**EXERCISE DIRECTIONS:**
Locate every line in the rows that contains the string "instrumentName", and copy each of those lines.

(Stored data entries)
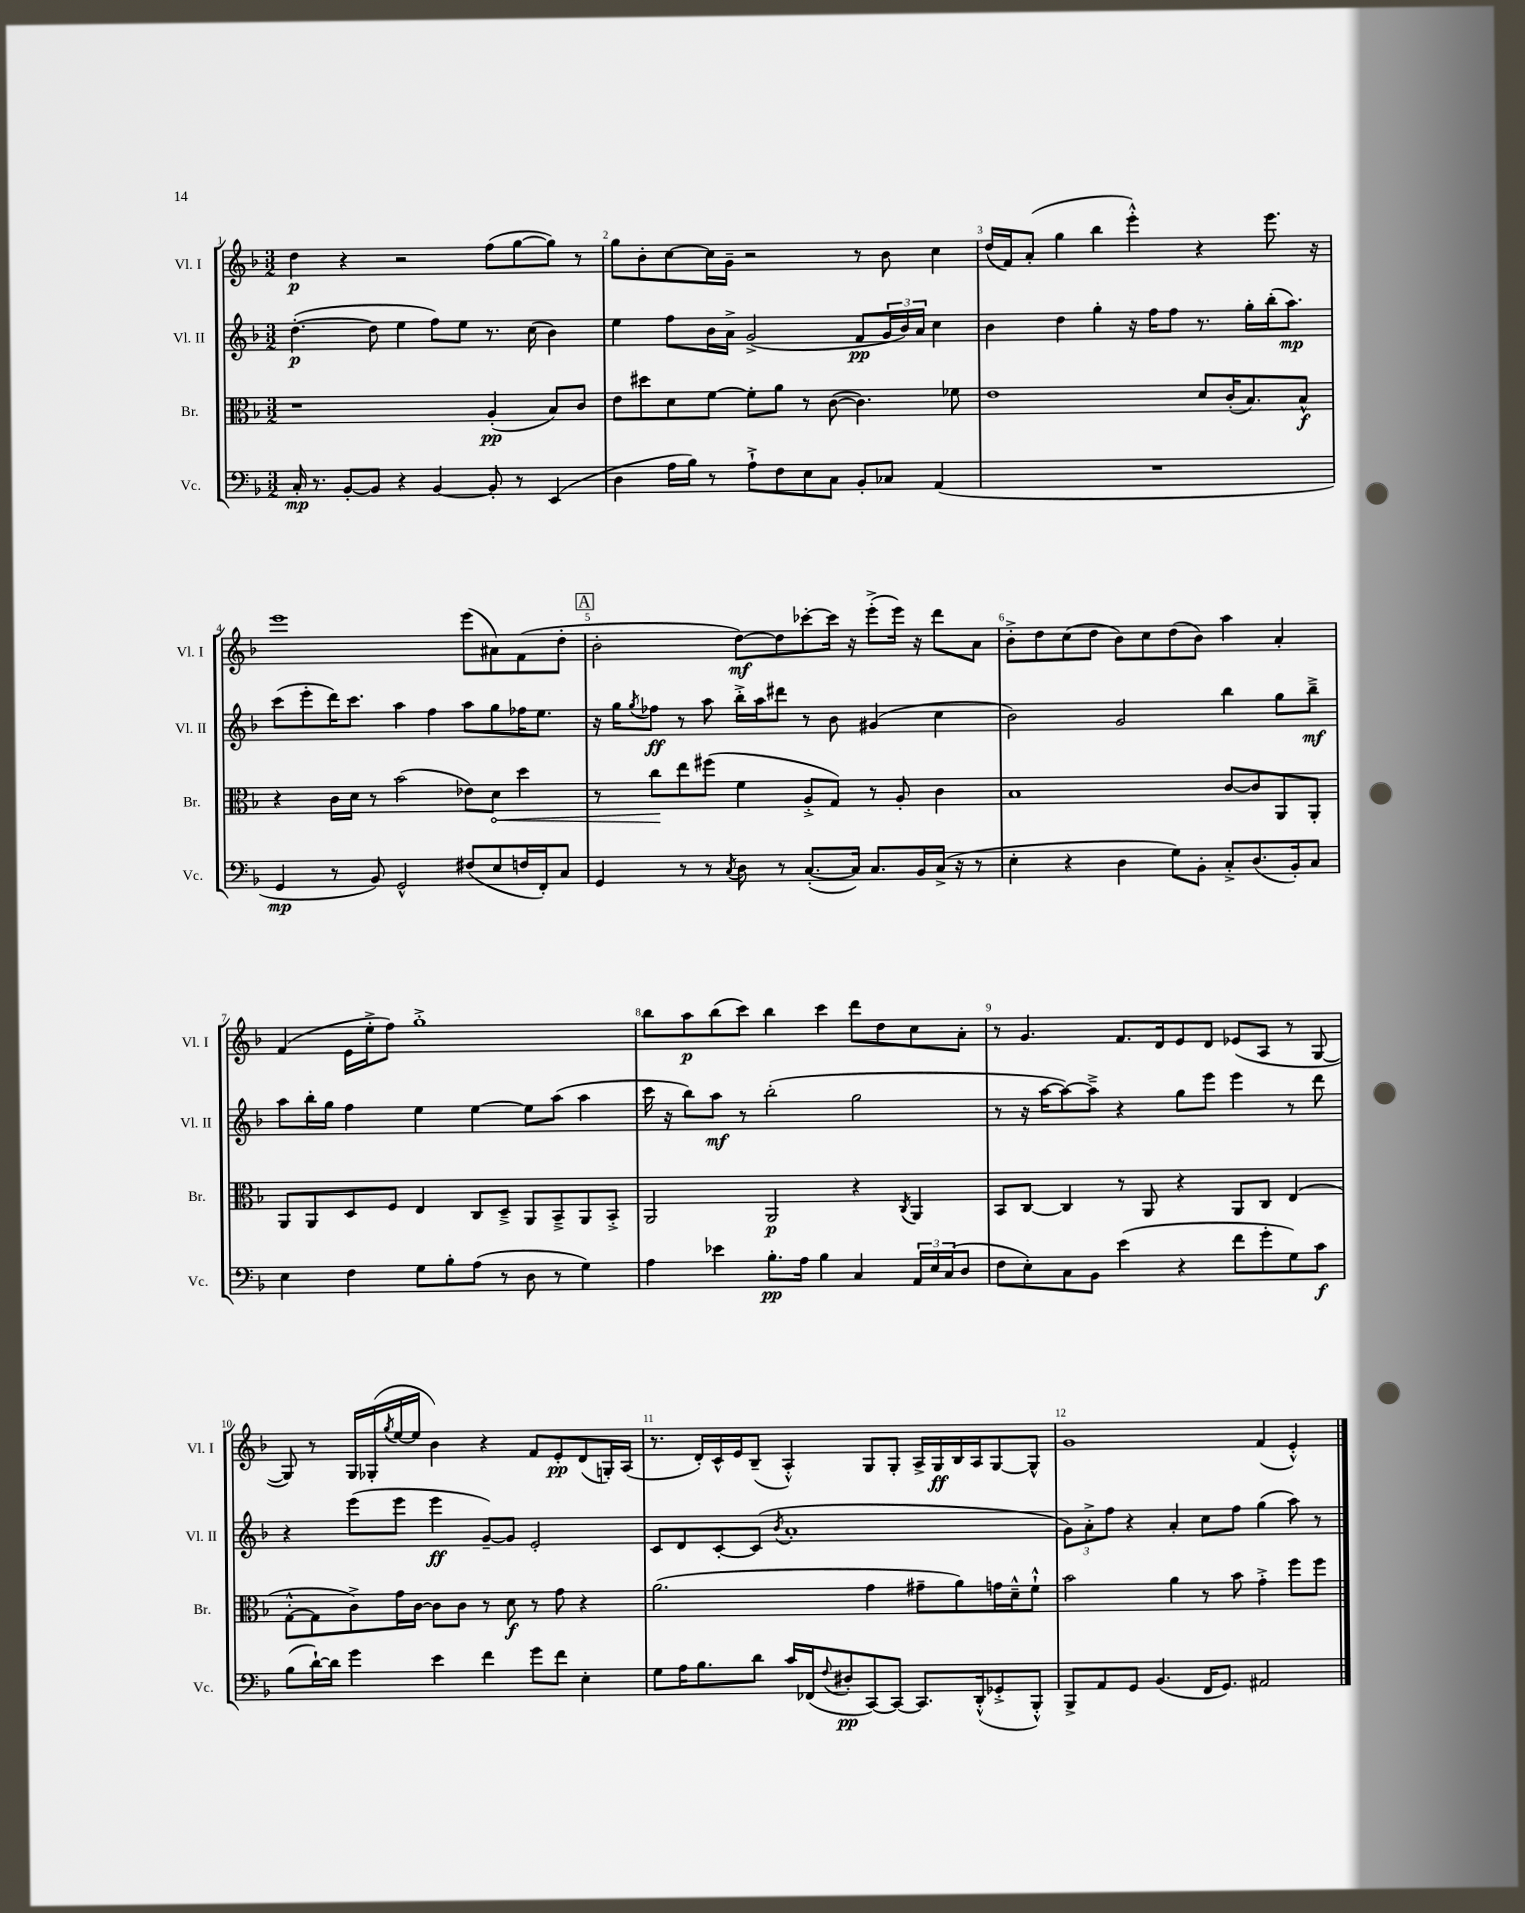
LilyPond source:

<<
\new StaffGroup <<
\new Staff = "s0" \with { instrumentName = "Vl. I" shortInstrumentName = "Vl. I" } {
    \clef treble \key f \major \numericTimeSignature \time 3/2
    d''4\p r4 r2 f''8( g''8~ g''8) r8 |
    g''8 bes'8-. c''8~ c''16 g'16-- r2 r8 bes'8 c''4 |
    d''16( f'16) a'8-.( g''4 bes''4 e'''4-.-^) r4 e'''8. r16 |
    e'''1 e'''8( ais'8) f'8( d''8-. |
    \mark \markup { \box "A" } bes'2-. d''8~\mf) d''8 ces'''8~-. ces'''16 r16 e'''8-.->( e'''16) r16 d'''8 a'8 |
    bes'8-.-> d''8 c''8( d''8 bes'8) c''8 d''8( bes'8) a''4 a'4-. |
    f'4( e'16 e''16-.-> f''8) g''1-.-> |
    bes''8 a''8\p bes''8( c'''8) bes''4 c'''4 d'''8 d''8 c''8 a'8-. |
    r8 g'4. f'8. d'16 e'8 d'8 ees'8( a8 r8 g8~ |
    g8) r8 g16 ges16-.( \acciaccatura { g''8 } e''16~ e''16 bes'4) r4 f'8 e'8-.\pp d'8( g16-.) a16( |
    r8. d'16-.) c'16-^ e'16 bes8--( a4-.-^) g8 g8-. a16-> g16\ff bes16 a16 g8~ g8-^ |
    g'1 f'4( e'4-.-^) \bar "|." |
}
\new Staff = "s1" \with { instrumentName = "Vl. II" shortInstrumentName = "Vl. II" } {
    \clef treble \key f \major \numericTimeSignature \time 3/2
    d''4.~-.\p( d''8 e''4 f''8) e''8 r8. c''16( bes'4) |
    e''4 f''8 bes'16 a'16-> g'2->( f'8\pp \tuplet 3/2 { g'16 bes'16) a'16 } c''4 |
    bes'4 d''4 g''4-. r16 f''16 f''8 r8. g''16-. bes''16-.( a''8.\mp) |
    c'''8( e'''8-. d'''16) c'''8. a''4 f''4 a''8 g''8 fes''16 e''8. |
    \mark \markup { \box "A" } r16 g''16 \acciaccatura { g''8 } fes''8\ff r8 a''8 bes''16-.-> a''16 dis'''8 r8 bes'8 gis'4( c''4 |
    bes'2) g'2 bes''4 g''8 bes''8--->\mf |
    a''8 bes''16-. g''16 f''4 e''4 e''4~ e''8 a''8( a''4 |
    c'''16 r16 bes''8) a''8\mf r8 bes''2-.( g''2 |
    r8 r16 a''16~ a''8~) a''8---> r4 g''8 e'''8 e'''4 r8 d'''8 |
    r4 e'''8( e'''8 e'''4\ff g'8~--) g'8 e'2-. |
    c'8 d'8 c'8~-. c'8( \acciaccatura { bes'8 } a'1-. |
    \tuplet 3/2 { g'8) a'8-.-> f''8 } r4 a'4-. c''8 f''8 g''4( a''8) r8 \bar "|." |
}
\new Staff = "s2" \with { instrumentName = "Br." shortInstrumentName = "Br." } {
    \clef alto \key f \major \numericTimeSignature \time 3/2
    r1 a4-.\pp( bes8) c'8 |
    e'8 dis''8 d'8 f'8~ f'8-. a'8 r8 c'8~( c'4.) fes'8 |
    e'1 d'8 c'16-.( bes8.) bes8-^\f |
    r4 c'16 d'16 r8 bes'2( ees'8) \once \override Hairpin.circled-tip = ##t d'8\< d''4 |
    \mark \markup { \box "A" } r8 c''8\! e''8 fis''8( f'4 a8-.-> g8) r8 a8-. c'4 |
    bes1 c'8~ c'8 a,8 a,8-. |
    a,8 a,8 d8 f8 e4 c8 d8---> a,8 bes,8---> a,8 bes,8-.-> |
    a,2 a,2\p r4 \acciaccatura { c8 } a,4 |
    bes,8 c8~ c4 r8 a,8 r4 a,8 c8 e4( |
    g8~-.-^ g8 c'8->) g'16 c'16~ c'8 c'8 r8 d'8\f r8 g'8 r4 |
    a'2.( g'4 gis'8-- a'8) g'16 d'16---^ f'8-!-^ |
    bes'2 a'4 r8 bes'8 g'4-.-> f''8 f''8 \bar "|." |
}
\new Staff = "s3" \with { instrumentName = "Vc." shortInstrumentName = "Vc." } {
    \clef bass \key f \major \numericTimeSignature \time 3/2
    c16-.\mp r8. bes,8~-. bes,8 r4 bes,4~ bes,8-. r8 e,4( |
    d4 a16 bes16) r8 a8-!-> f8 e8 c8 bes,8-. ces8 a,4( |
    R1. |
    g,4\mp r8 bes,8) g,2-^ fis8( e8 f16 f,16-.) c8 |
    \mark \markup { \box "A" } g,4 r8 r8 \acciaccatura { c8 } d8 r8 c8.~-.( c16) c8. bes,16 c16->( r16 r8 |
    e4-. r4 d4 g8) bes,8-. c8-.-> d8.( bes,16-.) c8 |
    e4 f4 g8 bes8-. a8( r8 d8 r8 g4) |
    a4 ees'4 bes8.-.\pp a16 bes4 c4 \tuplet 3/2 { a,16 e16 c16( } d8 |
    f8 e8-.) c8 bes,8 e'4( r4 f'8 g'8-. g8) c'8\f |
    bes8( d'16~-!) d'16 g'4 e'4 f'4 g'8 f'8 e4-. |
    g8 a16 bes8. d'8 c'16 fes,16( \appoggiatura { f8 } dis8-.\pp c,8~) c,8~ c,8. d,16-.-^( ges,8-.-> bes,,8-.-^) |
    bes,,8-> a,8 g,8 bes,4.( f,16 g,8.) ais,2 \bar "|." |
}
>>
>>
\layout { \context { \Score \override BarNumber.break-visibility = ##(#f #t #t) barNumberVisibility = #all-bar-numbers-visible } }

**EXERCISE OUTPUT:**
\new Staff = "s0" \with { instrumentName = "Vl. I" shortInstrumentName = "Vl. I" } {
\new Staff = "s1" \with { instrumentName = "Vl. II" shortInstrumentName = "Vl. II" } {
\new Staff = "s2" \with { instrumentName = "Br." shortInstrumentName = "Br." } {
\new Staff = "s3" \with { instrumentName = "Vc." shortInstrumentName = "Vc." } {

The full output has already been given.